• [Work task]: Starting at the line that has "D1: diode 1N4007" and stopping after the line that has "U23: buffer 74HC125", reproduce the listing below exactly; omit everything else.

• [Given data]:
——————
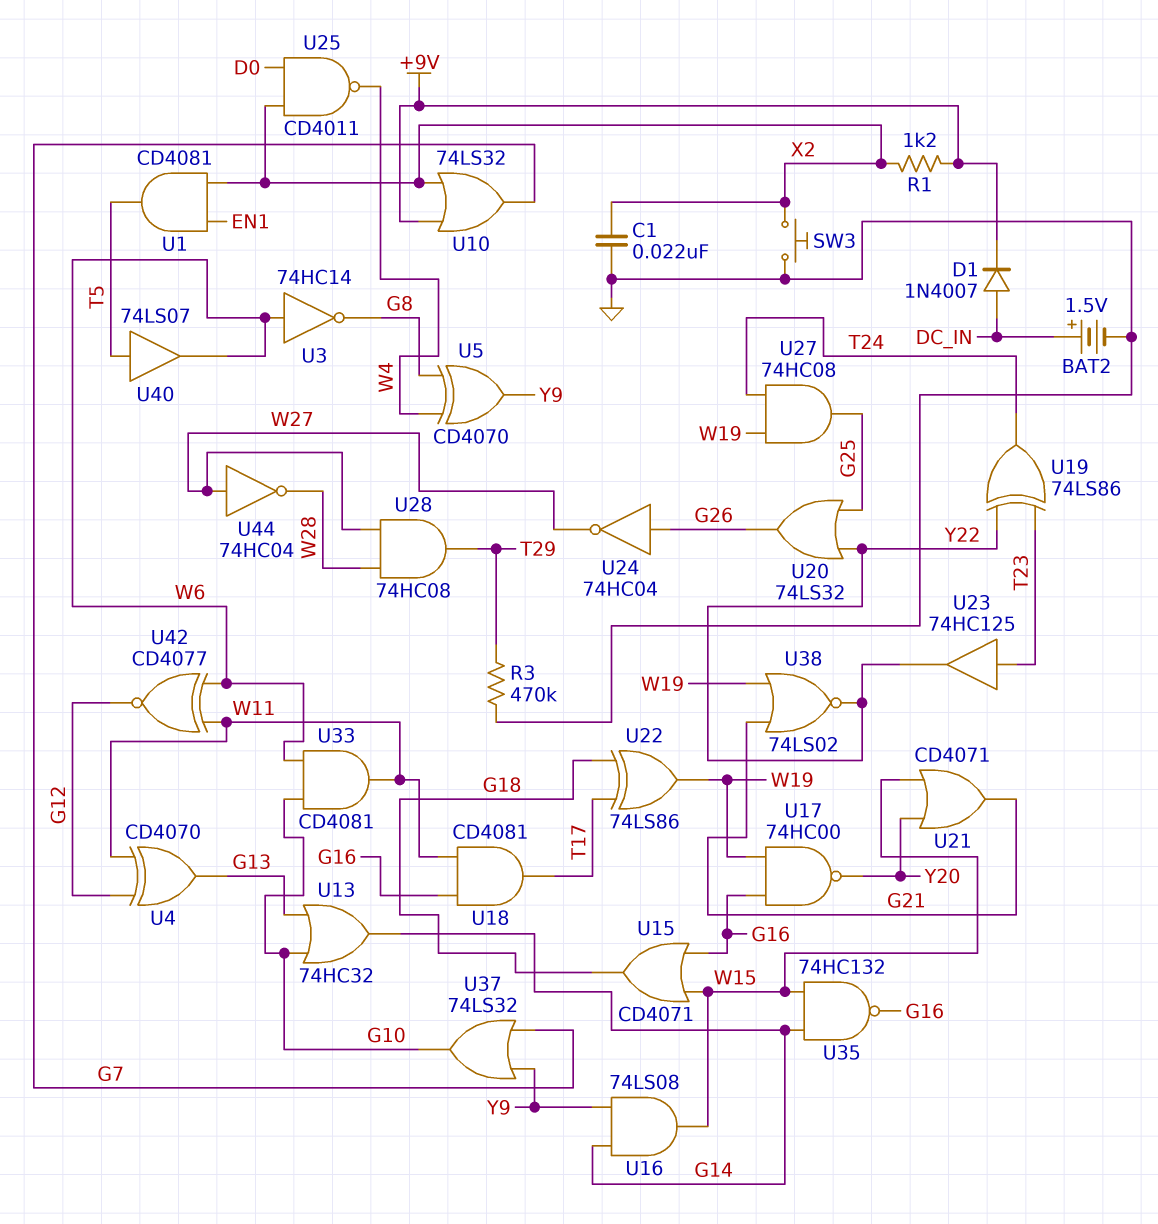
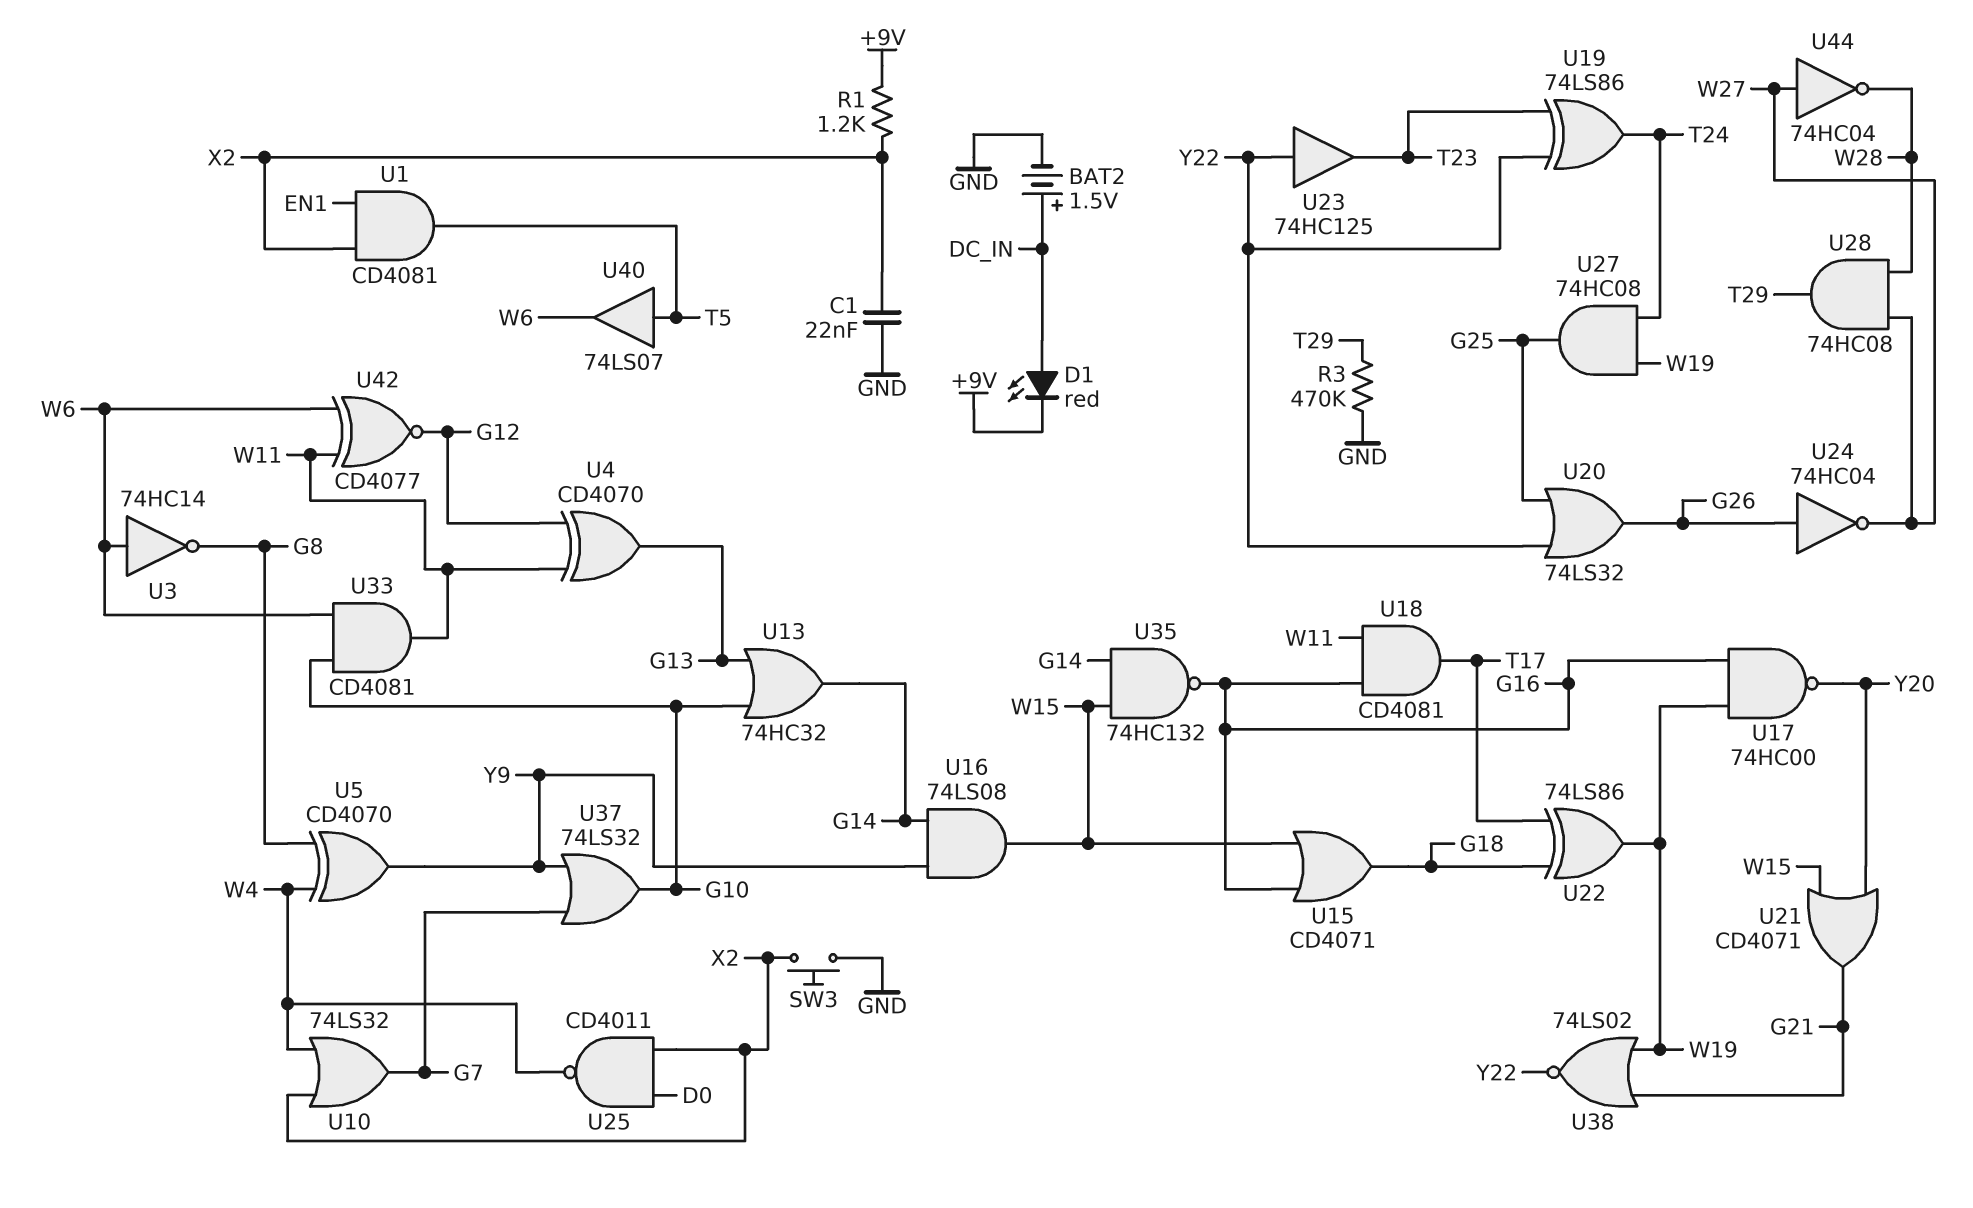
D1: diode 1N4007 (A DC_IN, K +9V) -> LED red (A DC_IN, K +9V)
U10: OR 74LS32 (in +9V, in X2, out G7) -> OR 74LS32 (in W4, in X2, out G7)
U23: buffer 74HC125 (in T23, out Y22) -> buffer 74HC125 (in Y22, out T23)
——————
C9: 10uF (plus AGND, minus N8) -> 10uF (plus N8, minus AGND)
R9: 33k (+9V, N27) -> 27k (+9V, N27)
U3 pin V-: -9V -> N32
——————
• [Output of the task]:
D1: diode 1N4007 (A DC_IN, K +9V) -> LED red (A DC_IN, K +9V)
U10: OR 74LS32 (in +9V, in X2, out G7) -> OR 74LS32 (in W4, in X2, out G7)
U23: buffer 74HC125 (in T23, out Y22) -> buffer 74HC125 (in Y22, out T23)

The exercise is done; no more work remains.